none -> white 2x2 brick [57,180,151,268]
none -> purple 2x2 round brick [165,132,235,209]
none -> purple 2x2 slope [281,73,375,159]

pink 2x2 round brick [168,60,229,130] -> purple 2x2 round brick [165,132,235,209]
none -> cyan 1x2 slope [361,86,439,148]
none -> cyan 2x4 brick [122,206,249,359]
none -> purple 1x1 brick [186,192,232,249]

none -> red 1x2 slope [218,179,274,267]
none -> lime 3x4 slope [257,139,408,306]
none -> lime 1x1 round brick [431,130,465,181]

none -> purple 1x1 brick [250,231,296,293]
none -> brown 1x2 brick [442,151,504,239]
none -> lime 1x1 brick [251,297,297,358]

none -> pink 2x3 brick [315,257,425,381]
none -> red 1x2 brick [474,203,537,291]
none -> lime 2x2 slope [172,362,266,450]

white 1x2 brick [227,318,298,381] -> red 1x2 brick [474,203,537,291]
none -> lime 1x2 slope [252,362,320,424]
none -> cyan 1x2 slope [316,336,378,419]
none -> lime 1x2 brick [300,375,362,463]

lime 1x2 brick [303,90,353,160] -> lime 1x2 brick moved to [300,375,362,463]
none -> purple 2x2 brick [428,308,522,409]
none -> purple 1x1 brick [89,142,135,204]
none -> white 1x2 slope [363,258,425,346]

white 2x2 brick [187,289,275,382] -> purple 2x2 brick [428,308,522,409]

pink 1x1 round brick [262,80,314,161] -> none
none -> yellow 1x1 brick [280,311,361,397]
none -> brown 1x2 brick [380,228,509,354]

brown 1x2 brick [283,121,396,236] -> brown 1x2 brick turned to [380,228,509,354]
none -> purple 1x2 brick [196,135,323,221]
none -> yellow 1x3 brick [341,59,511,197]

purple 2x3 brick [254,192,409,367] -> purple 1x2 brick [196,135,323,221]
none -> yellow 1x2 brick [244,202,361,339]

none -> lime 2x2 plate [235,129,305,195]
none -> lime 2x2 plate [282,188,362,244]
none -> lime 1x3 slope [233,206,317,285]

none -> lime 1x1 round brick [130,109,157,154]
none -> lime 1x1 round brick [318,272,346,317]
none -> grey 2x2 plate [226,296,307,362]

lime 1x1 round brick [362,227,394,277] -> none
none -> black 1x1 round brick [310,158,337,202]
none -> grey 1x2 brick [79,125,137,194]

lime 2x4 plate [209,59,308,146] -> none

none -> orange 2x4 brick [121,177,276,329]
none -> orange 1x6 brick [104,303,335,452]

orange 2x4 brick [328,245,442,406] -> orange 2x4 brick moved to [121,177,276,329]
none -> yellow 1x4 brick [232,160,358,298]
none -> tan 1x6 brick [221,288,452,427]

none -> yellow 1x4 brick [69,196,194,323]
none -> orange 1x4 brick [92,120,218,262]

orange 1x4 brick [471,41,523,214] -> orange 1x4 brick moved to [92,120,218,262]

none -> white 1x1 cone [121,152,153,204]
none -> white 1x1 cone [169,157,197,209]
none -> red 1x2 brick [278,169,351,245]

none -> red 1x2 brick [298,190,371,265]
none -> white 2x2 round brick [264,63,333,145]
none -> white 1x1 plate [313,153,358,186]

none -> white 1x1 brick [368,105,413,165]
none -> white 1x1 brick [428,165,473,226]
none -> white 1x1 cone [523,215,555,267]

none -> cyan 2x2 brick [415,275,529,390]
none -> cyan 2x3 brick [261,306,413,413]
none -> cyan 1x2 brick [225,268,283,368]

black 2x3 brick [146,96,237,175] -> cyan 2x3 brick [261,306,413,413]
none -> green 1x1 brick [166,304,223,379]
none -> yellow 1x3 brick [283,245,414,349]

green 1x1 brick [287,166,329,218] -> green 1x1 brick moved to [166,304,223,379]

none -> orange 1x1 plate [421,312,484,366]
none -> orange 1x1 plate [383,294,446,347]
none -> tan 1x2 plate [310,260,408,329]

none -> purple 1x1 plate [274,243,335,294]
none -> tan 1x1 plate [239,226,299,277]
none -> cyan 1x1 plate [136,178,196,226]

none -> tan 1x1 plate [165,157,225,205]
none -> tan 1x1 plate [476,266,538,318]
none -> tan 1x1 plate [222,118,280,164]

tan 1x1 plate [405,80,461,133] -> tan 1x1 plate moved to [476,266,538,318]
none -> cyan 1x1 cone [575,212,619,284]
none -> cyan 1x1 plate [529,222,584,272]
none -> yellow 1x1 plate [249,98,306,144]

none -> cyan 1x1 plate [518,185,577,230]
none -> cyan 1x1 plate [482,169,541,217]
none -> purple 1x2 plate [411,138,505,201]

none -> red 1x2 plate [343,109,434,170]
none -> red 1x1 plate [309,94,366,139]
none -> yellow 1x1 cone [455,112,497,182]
++++++++++
Reproduce the listing from the "none -> orange 1x1 plate [421,312,484,366]" line onward, verbatim.

## EXERCISE RESPONSE
none -> orange 1x1 plate [421,312,484,366]
none -> orange 1x1 plate [383,294,446,347]
none -> tan 1x2 plate [310,260,408,329]

none -> purple 1x1 plate [274,243,335,294]
none -> tan 1x1 plate [239,226,299,277]
none -> cyan 1x1 plate [136,178,196,226]

none -> tan 1x1 plate [165,157,225,205]
none -> tan 1x1 plate [476,266,538,318]
none -> tan 1x1 plate [222,118,280,164]

tan 1x1 plate [405,80,461,133] -> tan 1x1 plate moved to [476,266,538,318]
none -> cyan 1x1 cone [575,212,619,284]
none -> cyan 1x1 plate [529,222,584,272]
none -> yellow 1x1 plate [249,98,306,144]

none -> cyan 1x1 plate [518,185,577,230]
none -> cyan 1x1 plate [482,169,541,217]
none -> purple 1x2 plate [411,138,505,201]

none -> red 1x2 plate [343,109,434,170]
none -> red 1x1 plate [309,94,366,139]
none -> yellow 1x1 cone [455,112,497,182]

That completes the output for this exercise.